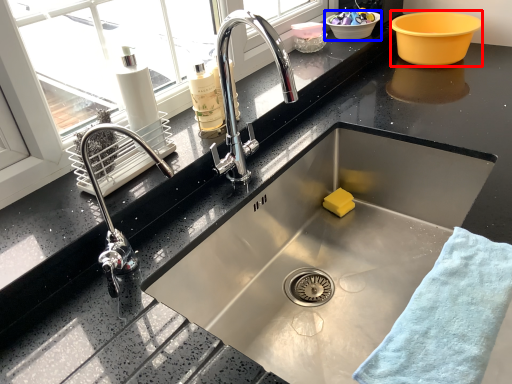
Question: Which object appears farthest to the camera in this image, basin (highlighted by a red box) or basin (highlighted by a blue box)?

Choices:
 (A) basin
 (B) basin

Answer: (B)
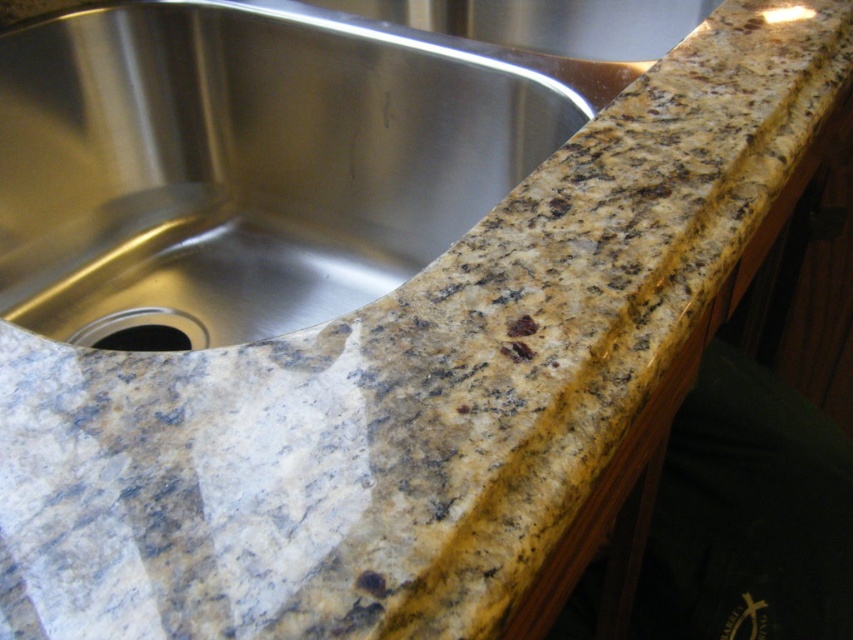
Looking at this image, you are a kitchen designer planning to install a new faucet. You see the stainless steel sink at upper left and the black granite drain at lower left. Which object is closer to you, the observer?

The stainless steel sink at upper left is closer to you than the black granite drain at lower left because it is in front of it.

You are standing in the kitchen and want to reach a point on the countertop. The point is located at coordinates point (252, 220). If your arm can extend 90 centimeters, can you reach that point?

The point (252, 220) is 92.67 centimeters away from you, so your arm cannot reach it since it can only extend 90 centimeters.

You are a kitchen designer who needs to install a faucet next to the stainless steel sink at upper left. The faucet requires a minimum of 18 inches of space between the faucet and the sink. Can you install the faucet in this location?

The distance between the stainless steel sink at upper left and the viewer is 25.41 inches. Since the faucet requires 18 inches of space between the faucet and the sink, and the current distance is more than 18 inches, the faucet can be installed in this location.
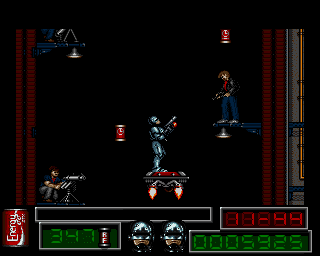
Identify the location of pixel overhead lamp. (71, 46), (230, 126).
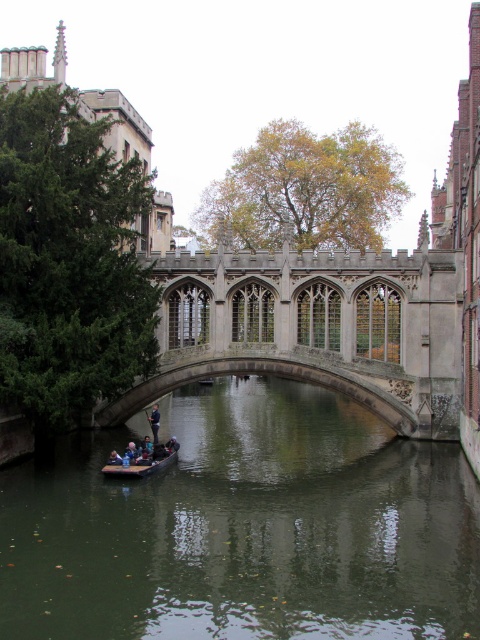
You are a passenger on the wooden canoe at center. You want to know if you can safely stand up without touching the green murky water at center. Can you do that?

The green murky water at center is taller than the wooden canoe at center, so the water level is higher than the canoe. This means standing up might cause the canoe to tip over or the water to spill in, so it is not safe to stand up.

You are a photographer planning to capture the historic stone bridge and the passengers on the punt. Based on the scene, which object would appear bigger in your photo, the stone gothic bridge at center or the dark blue fabric jacket at center?

The stone gothic bridge at center appears bigger in the photo because it has a larger size compared to the dark blue fabric jacket at center.

You are a tourist standing on the bank of the river and want to take a photo of the stone gothic bridge at center and the dark blue fabric jacket at center. Since you want both subjects in focus, which one should you focus on first to ensure the other is also in sharpness?

You should focus on the stone gothic bridge at center first because the dark blue fabric jacket at center is behind it, so if the bridge is in focus, the jacket behind will also be sharp.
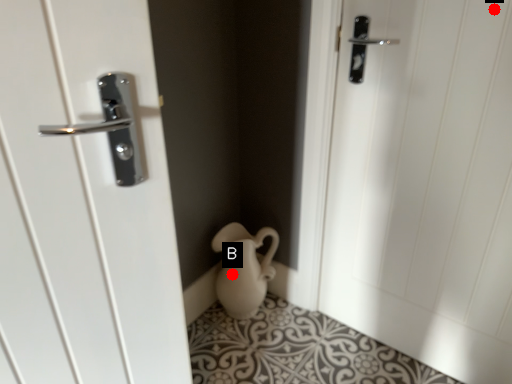
Question: Two points are circled on the image, labeled by A and B beside each circle. Which of the following is the closest to the observer?

Choices:
 (A) A is closer
 (B) B is closer

Answer: (A)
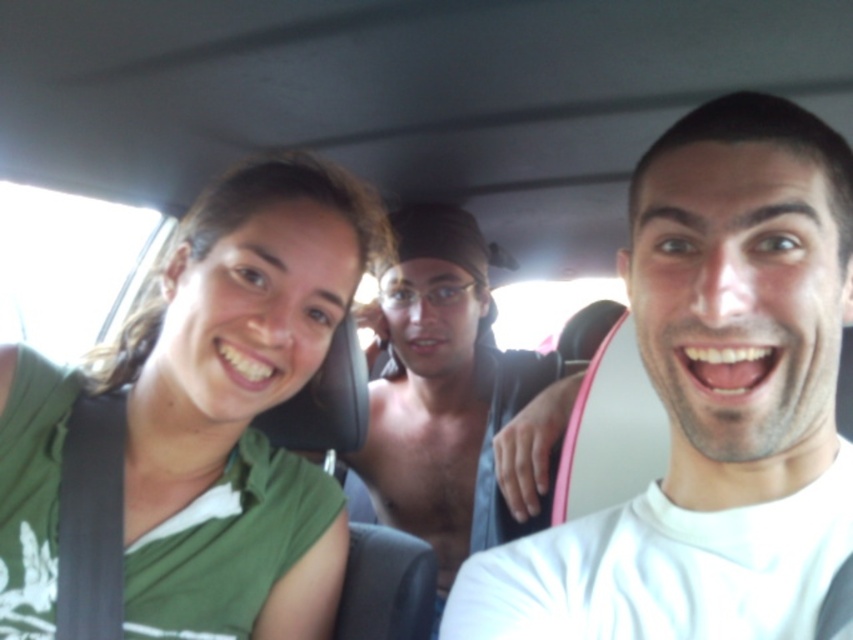
Question: Which of the following is the closest to the observer?

Choices:
 (A) green matte shirt at left
 (B) shiny black shirt at center
 (C) white matte shirt at center

Answer: (C)

Question: Is the position of white matte shirt at center more distant than that of shiny black shirt at center?

Choices:
 (A) yes
 (B) no

Answer: (B)

Question: Considering the relative positions of green matte shirt at left and shiny black shirt at center in the image provided, where is green matte shirt at left located with respect to shiny black shirt at center?

Choices:
 (A) left
 (B) right

Answer: (A)

Question: Which of the following is the closest to the observer?

Choices:
 (A) (136, 316)
 (B) (508, 413)
 (C) (706, 320)

Answer: (C)

Question: Which point is closer to the camera?

Choices:
 (A) green matte shirt at left
 (B) shiny black shirt at center
 (C) white matte shirt at center

Answer: (C)

Question: Can you confirm if white matte shirt at center is bigger than shiny black shirt at center?

Choices:
 (A) no
 (B) yes

Answer: (A)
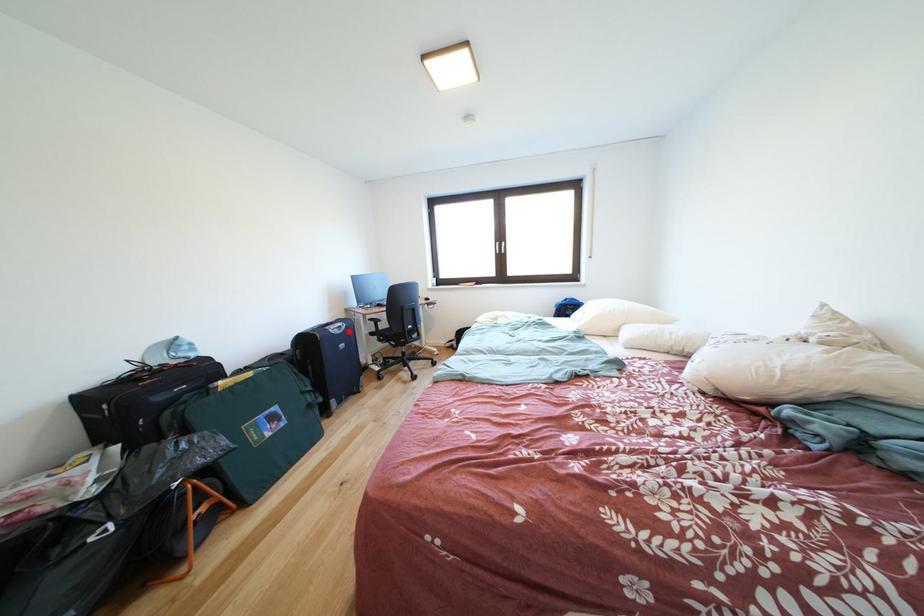
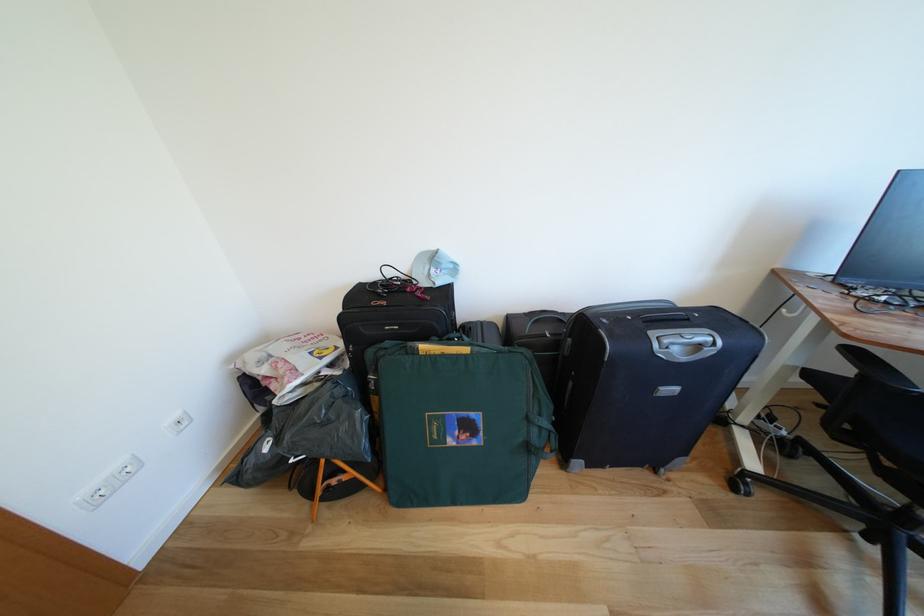
The point at the highlighted location is marked in the first image. Where is the corresponding point in the second image?

(707, 351)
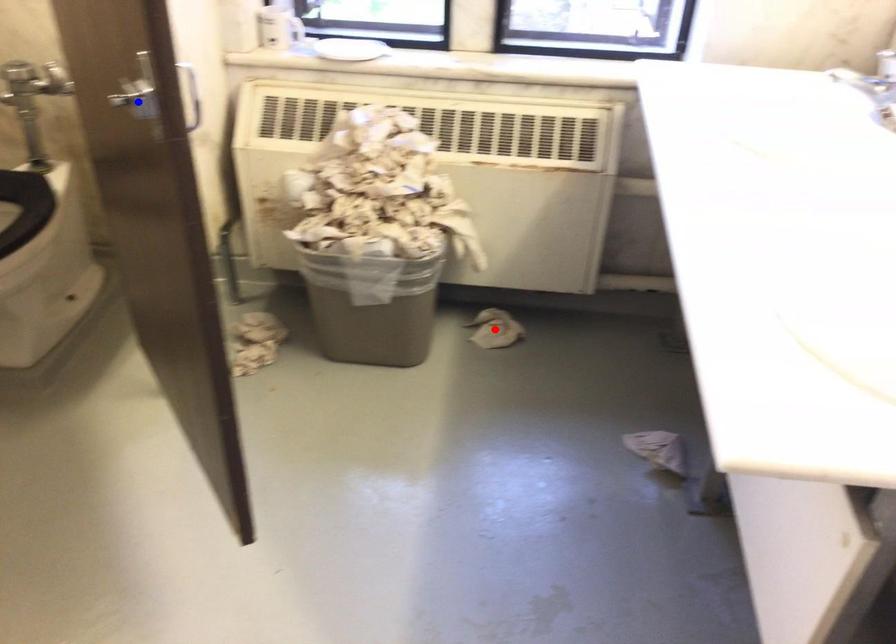
Question: In the image, two points are highlighted. Which point is nearer to the camera? Reply with the corresponding letter.

Choices:
 (A) blue point
 (B) red point

Answer: (A)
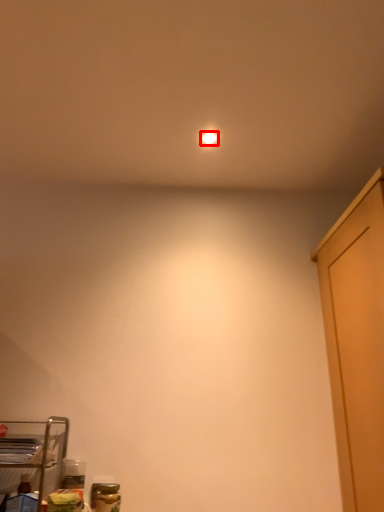
Question: Where is lighting (annotated by the red box) located in relation to furniture in the image?

Choices:
 (A) right
 (B) left

Answer: (A)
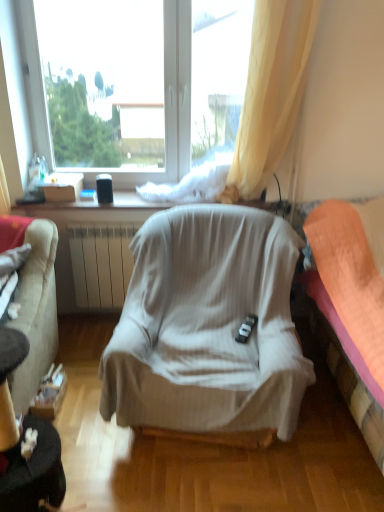
Question: In the image, is white matte window at upper center on the left side or the right side of orange fabric bed at right?

Choices:
 (A) left
 (B) right

Answer: (A)

Question: Relative to orange fabric bed at right, is white matte window at upper center in front or behind?

Choices:
 (A) front
 (B) behind

Answer: (B)

Question: Which is nearer to the light beige fabric chair at center?

Choices:
 (A) white cardboard box at upper left
 (B) white matte window at upper center
 (C) black plastic remote control at center
 (D) orange fabric bed at right
 (E) velvet beige couch at left

Answer: (C)

Question: Estimate the real-world distances between objects in this image. Which object is farther from the white matte window at upper center?

Choices:
 (A) black plastic remote control at center
 (B) orange fabric bed at right
 (C) white cardboard box at upper left
 (D) light beige fabric chair at center
 (E) velvet beige couch at left

Answer: (A)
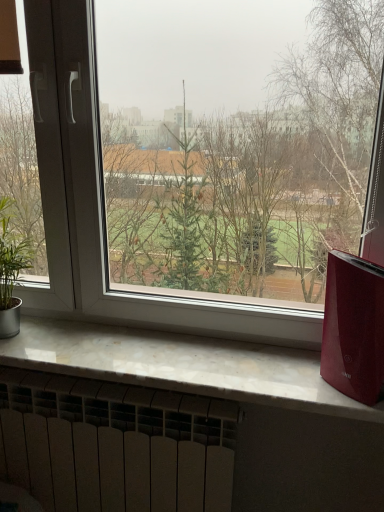
Where is `vacant area that lies to the right of green leafy plant at left`? This screenshot has height=512, width=384. vacant area that lies to the right of green leafy plant at left is located at coordinates (64, 344).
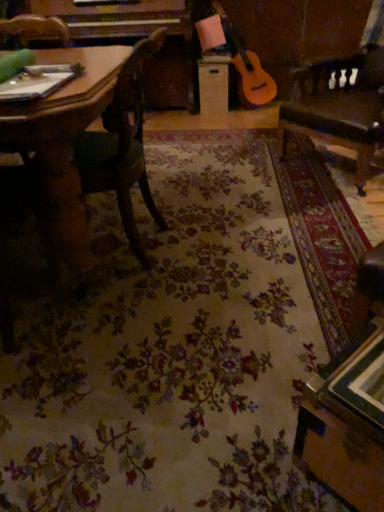
Question: Is wooden drawer at center next to wooden chair at left?

Choices:
 (A) yes
 (B) no

Answer: (B)

Question: From a real-world perspective, is wooden drawer at center positioned over wooden chair at left based on gravity?

Choices:
 (A) no
 (B) yes

Answer: (A)

Question: Is wooden drawer at center facing away from wooden chair at left?

Choices:
 (A) yes
 (B) no

Answer: (B)

Question: Is wooden drawer at center to the left of wooden chair at left from the viewer's perspective?

Choices:
 (A) no
 (B) yes

Answer: (A)

Question: Can you confirm if wooden drawer at center is shorter than wooden chair at left?

Choices:
 (A) no
 (B) yes

Answer: (B)

Question: From the image's perspective, is wooden drawer at center above or below leather swivel chair at right?

Choices:
 (A) below
 (B) above

Answer: (B)

Question: Looking at their shapes, would you say wooden drawer at center is wider or thinner than leather swivel chair at right?

Choices:
 (A) wide
 (B) thin

Answer: (B)

Question: Is point (210, 70) positioned closer to the camera than point (339, 80)?

Choices:
 (A) farther
 (B) closer

Answer: (A)

Question: Is wooden drawer at center to the left or to the right of leather swivel chair at right in the image?

Choices:
 (A) right
 (B) left

Answer: (B)

Question: Visually, is wooden chair at left positioned to the left or to the right of leather swivel chair at right?

Choices:
 (A) left
 (B) right

Answer: (A)

Question: In the image, is wooden chair at left positioned in front of or behind leather swivel chair at right?

Choices:
 (A) behind
 (B) front

Answer: (B)

Question: Based on their sizes in the image, would you say wooden chair at left is bigger or smaller than leather swivel chair at right?

Choices:
 (A) small
 (B) big

Answer: (A)

Question: From the image's perspective, is wooden chair at left above or below leather swivel chair at right?

Choices:
 (A) above
 (B) below

Answer: (B)

Question: Is point (223, 76) positioned closer to the camera than point (137, 253)?

Choices:
 (A) farther
 (B) closer

Answer: (A)

Question: Is wooden drawer at center taller or shorter than wooden chair at left?

Choices:
 (A) tall
 (B) short

Answer: (B)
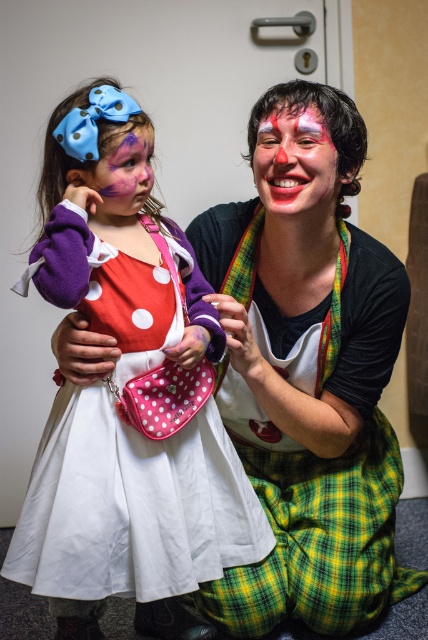
Question: Does matte clown face at center have a smaller size compared to matte purple face at center?

Choices:
 (A) yes
 (B) no

Answer: (B)

Question: Based on their relative distances, which object is farther from the white polka dot dress at center?

Choices:
 (A) matte clown face at center
 (B) matte purple face at center

Answer: (A)

Question: Which point is closer to the camera taking this photo?

Choices:
 (A) (278, 182)
 (B) (107, 198)
 (C) (270, 538)

Answer: (B)

Question: Where is white polka dot dress at center located in relation to matte purple face at center in the image?

Choices:
 (A) left
 (B) right

Answer: (A)

Question: Is matte clown face at center thinner than matte purple face at center?

Choices:
 (A) no
 (B) yes

Answer: (A)

Question: Which of the following is the closest to the observer?

Choices:
 (A) matte purple face at center
 (B) white polka dot dress at center
 (C) matte clown face at center

Answer: (B)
·····
WORK TO BE COMPLETED
Pull out every line of the entries above that contains the word "bridge", treating uppercase and lowercase letters as different.

REPLY
You are a photographer planning to capture the historic stone bridge and the passengers on the punt. Based on the scene, which object would appear bigger in your photo, the stone gothic bridge at center or the dark blue fabric jacket at center?
The stone gothic bridge at center appears bigger in the photo because it has a larger size compared to the dark blue fabric jacket at center.
You are a tourist standing on the bank of the river and want to take a photo of the stone gothic bridge at center and the dark blue fabric jacket at center. Since you want both subjects in focus, which one should you focus on first to ensure the other is also in sharpness?
You should focus on the stone gothic bridge at center first because the dark blue fabric jacket at center is behind it, so if the bridge is in focus, the jacket behind will also be sharp.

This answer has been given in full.